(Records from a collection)

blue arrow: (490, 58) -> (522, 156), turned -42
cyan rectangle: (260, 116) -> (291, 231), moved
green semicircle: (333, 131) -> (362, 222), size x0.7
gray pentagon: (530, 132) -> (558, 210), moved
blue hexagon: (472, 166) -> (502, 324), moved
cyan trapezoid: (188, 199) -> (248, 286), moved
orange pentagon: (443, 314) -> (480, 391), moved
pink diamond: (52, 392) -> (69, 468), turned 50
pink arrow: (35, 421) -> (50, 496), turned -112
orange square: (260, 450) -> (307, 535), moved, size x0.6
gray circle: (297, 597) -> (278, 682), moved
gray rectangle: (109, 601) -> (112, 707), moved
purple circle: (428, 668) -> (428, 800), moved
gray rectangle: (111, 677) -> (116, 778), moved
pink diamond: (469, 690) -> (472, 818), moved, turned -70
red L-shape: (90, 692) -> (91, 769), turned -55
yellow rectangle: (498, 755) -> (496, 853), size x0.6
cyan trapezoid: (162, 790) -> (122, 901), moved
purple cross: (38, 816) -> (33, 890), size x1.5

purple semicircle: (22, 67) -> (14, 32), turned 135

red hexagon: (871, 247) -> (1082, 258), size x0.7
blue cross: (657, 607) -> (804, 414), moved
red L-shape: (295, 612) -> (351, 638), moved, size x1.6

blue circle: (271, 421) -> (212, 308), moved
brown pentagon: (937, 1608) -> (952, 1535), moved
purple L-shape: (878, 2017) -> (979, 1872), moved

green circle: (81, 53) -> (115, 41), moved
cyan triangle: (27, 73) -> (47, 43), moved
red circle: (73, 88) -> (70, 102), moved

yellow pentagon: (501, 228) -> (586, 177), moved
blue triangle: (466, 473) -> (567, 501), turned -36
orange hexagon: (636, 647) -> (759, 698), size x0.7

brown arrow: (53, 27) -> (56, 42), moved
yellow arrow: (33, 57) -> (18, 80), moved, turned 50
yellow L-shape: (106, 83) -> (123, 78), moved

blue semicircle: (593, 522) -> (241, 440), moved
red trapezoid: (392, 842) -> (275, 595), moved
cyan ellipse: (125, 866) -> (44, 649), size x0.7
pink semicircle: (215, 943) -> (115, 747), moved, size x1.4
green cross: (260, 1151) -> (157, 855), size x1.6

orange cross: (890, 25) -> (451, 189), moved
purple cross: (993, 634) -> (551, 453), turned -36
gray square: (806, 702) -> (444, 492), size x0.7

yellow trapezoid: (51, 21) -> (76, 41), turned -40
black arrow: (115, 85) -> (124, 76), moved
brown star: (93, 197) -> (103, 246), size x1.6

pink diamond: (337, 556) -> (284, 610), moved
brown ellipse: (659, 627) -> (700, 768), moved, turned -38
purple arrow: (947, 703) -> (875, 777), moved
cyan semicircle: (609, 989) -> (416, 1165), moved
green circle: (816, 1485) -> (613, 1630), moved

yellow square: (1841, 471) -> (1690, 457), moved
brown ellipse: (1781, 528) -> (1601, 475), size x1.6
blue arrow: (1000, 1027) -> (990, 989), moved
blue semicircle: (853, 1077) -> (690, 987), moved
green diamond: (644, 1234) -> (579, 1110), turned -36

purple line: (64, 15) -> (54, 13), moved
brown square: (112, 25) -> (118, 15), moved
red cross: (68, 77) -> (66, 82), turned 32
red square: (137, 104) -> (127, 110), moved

> TO DO
Every line above from the line with "purple L-shape: (878, 2017)" to the line with "brown arrow: (53, 27) -> (56, 42), moved", inclusive, must be returned exactly; no other line belongs in the reply.

> TASK OUTPUT
purple L-shape: (878, 2017) -> (979, 1872), moved

green circle: (81, 53) -> (115, 41), moved
cyan triangle: (27, 73) -> (47, 43), moved
red circle: (73, 88) -> (70, 102), moved

yellow pentagon: (501, 228) -> (586, 177), moved
blue triangle: (466, 473) -> (567, 501), turned -36
orange hexagon: (636, 647) -> (759, 698), size x0.7

brown arrow: (53, 27) -> (56, 42), moved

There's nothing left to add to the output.